Copy out the lines below that begin with the one containing "archivist (541, 197)" and end with the one containing "concert [1821, 969]", with both of those included. Reproduce them without any change, and leave out every other line.

+---+

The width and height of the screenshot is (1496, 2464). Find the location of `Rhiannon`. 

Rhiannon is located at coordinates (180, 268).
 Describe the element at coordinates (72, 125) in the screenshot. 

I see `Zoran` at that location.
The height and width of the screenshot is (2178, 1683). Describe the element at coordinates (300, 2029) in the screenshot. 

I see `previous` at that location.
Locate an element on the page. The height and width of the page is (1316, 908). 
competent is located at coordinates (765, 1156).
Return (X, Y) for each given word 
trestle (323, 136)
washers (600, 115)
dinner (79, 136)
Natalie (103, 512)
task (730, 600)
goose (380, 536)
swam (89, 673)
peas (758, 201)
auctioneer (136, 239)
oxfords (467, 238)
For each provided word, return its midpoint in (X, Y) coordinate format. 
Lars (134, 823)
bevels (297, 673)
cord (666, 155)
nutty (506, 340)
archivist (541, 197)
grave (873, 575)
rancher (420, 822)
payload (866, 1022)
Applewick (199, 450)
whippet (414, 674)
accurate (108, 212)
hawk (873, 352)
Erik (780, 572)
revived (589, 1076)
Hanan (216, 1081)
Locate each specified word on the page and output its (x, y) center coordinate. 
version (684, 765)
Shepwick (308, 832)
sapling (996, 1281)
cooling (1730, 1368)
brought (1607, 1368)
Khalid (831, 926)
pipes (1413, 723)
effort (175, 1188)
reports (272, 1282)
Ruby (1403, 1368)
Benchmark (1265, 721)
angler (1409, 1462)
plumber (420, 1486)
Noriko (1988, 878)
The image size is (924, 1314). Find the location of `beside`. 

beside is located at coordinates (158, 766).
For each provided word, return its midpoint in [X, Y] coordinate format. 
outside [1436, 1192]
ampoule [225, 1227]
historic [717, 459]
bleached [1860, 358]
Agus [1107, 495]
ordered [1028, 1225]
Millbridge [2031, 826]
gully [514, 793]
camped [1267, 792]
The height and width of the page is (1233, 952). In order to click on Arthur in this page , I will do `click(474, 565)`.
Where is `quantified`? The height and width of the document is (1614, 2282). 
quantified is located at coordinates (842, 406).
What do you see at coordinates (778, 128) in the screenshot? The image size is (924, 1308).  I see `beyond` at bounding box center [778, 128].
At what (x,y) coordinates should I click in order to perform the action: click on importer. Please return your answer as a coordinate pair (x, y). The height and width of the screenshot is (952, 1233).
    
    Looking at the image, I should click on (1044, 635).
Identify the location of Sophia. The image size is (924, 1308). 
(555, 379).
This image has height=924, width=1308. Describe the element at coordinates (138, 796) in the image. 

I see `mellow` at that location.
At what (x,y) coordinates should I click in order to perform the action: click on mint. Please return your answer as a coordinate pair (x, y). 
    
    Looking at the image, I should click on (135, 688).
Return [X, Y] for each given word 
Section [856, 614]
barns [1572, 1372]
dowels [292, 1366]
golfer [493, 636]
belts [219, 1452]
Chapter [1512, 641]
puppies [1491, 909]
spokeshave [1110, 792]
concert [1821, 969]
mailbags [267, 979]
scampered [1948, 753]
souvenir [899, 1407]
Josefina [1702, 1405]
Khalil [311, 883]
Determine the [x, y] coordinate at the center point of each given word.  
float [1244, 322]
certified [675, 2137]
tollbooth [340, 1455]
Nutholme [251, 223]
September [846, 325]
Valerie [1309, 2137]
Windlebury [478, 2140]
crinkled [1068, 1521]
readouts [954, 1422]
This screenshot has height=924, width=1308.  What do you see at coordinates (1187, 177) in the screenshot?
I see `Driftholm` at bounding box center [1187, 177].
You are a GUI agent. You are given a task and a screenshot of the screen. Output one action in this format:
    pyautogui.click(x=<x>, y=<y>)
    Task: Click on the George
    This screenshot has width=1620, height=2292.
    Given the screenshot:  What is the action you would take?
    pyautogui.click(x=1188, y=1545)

+---+

PROBLEM SOLUTION:
archivist (541, 197)
grave (873, 575)
rancher (420, 822)
payload (866, 1022)
Applewick (199, 450)
whippet (414, 674)
accurate (108, 212)
hawk (873, 352)
Erik (780, 572)
revived (589, 1076)
Hanan (216, 1081)
Locate each specified word on the page and output its (x, y) center coordinate. 
version (684, 765)
Shepwick (308, 832)
sapling (996, 1281)
cooling (1730, 1368)
brought (1607, 1368)
Khalid (831, 926)
pipes (1413, 723)
effort (175, 1188)
reports (272, 1282)
Ruby (1403, 1368)
Benchmark (1265, 721)
angler (1409, 1462)
plumber (420, 1486)
Noriko (1988, 878)
The image size is (924, 1314). Find the location of `beside`. 

beside is located at coordinates (158, 766).
For each provided word, return its midpoint in [X, Y] coordinate format. 
outside [1436, 1192]
ampoule [225, 1227]
historic [717, 459]
bleached [1860, 358]
Agus [1107, 495]
ordered [1028, 1225]
Millbridge [2031, 826]
gully [514, 793]
camped [1267, 792]
The height and width of the page is (1233, 952). In order to click on Arthur in this page , I will do `click(474, 565)`.
Where is `quantified`? The height and width of the document is (1614, 2282). 
quantified is located at coordinates (842, 406).
What do you see at coordinates (778, 128) in the screenshot? The image size is (924, 1308).  I see `beyond` at bounding box center [778, 128].
At what (x,y) coordinates should I click in order to perform the action: click on importer. Please return your answer as a coordinate pair (x, y). The height and width of the screenshot is (952, 1233).
    
    Looking at the image, I should click on (1044, 635).
Identify the location of Sophia. The image size is (924, 1308). 
(555, 379).
This image has height=924, width=1308. Describe the element at coordinates (138, 796) in the image. 

I see `mellow` at that location.
At what (x,y) coordinates should I click in order to perform the action: click on mint. Please return your answer as a coordinate pair (x, y). 
    
    Looking at the image, I should click on (135, 688).
Return [X, Y] for each given word 
Section [856, 614]
barns [1572, 1372]
dowels [292, 1366]
golfer [493, 636]
belts [219, 1452]
Chapter [1512, 641]
puppies [1491, 909]
spokeshave [1110, 792]
concert [1821, 969]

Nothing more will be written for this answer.